Extracted information Start Marker

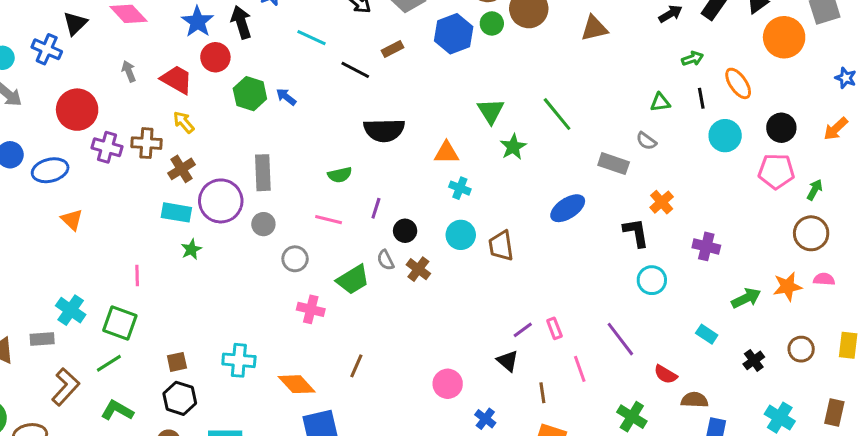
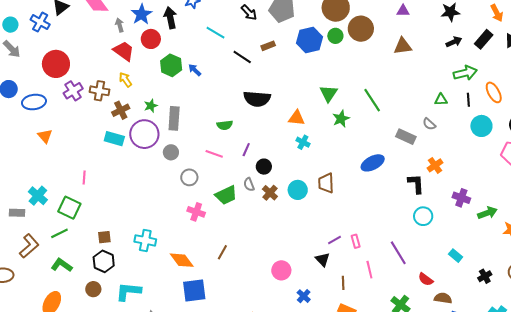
green arrow: (692, 59) -> (465, 73), size x1.6
gray arrow: (129, 71) -> (120, 25), moved
purple cross: (107, 147) -> (73, 91), turned 36
cyan circle: (461, 235) -> (298, 190), moved
green star: (191, 249) -> (151, 106), moved
green arrow: (746, 298) -> (487, 213), moved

Extracted information End Marker

What needs to be done
Look through the data above for the string "green" and copy every line where it appears.

Response to the task
green arrow: (692, 59) -> (465, 73), size x1.6
green star: (191, 249) -> (151, 106), moved
green arrow: (746, 298) -> (487, 213), moved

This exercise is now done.